[YOUR TASK] Go to the line below that contains "- rotate: blue". From there to the end of the records, reproduce each line exactly, except the pictures.

[EXTRACTED DATA]
::::::::::

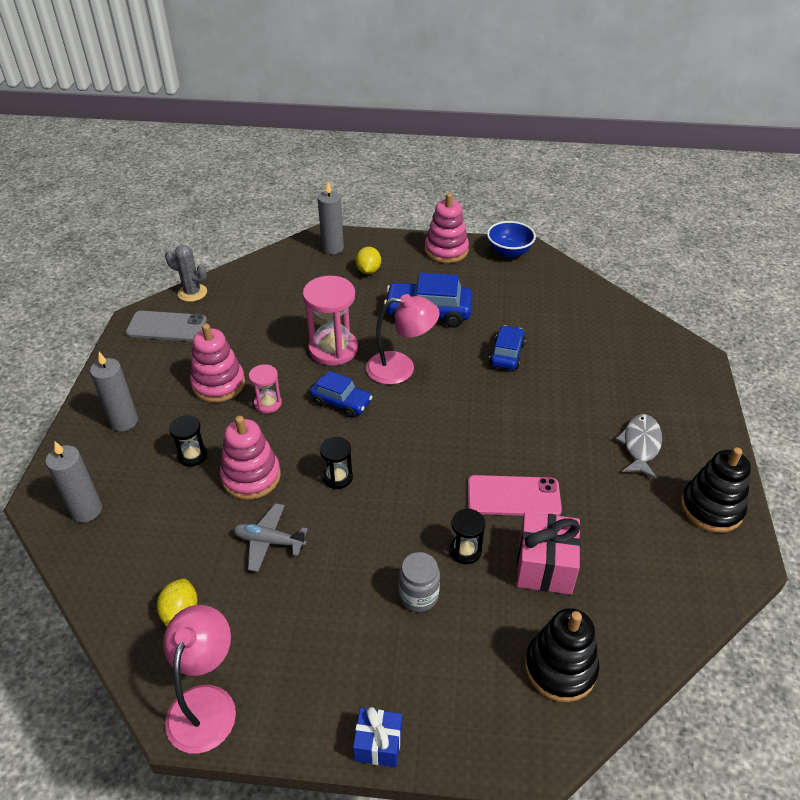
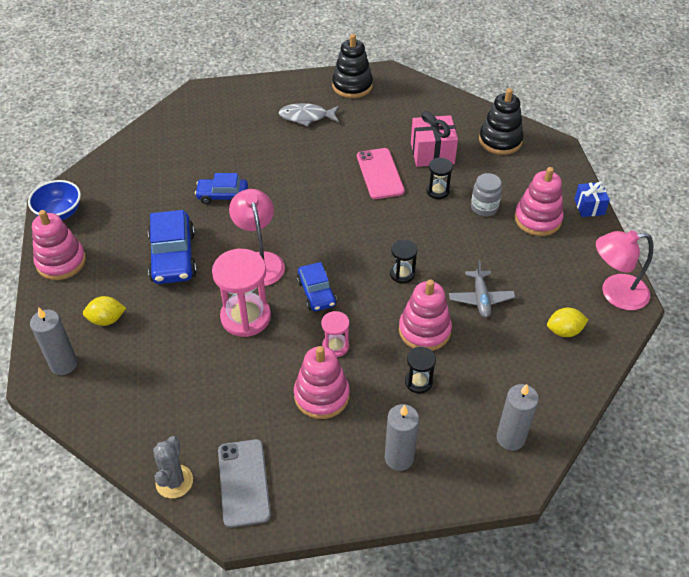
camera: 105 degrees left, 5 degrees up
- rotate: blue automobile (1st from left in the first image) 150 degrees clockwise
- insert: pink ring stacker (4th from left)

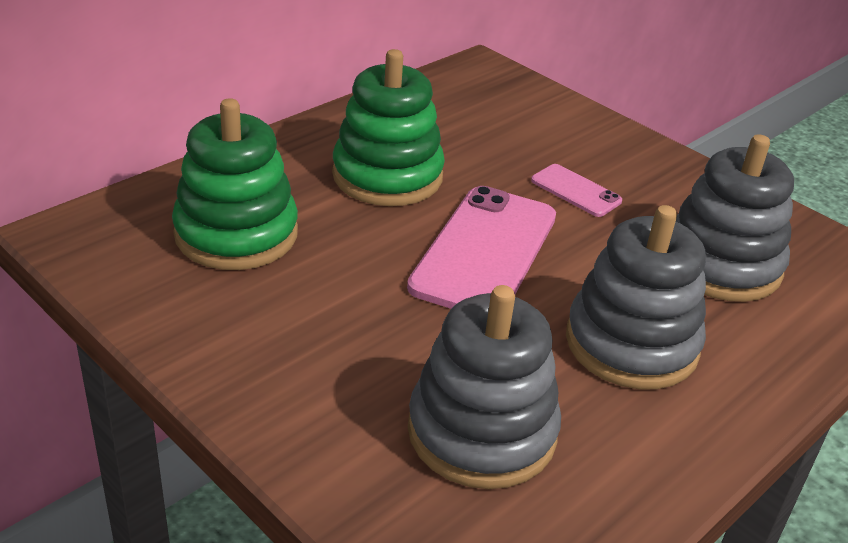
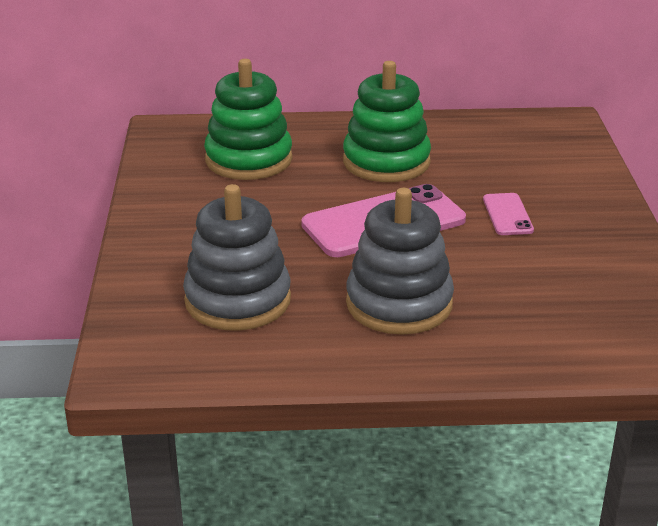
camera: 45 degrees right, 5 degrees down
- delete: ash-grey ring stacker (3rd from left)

::::::::::

[RESPONSE AREA]
- rotate: blue automobile (1st from left in the first image) 150 degrees clockwise
- insert: pink ring stacker (4th from left)

camera: 45 degrees right, 5 degrees down
- delete: ash-grey ring stacker (3rd from left)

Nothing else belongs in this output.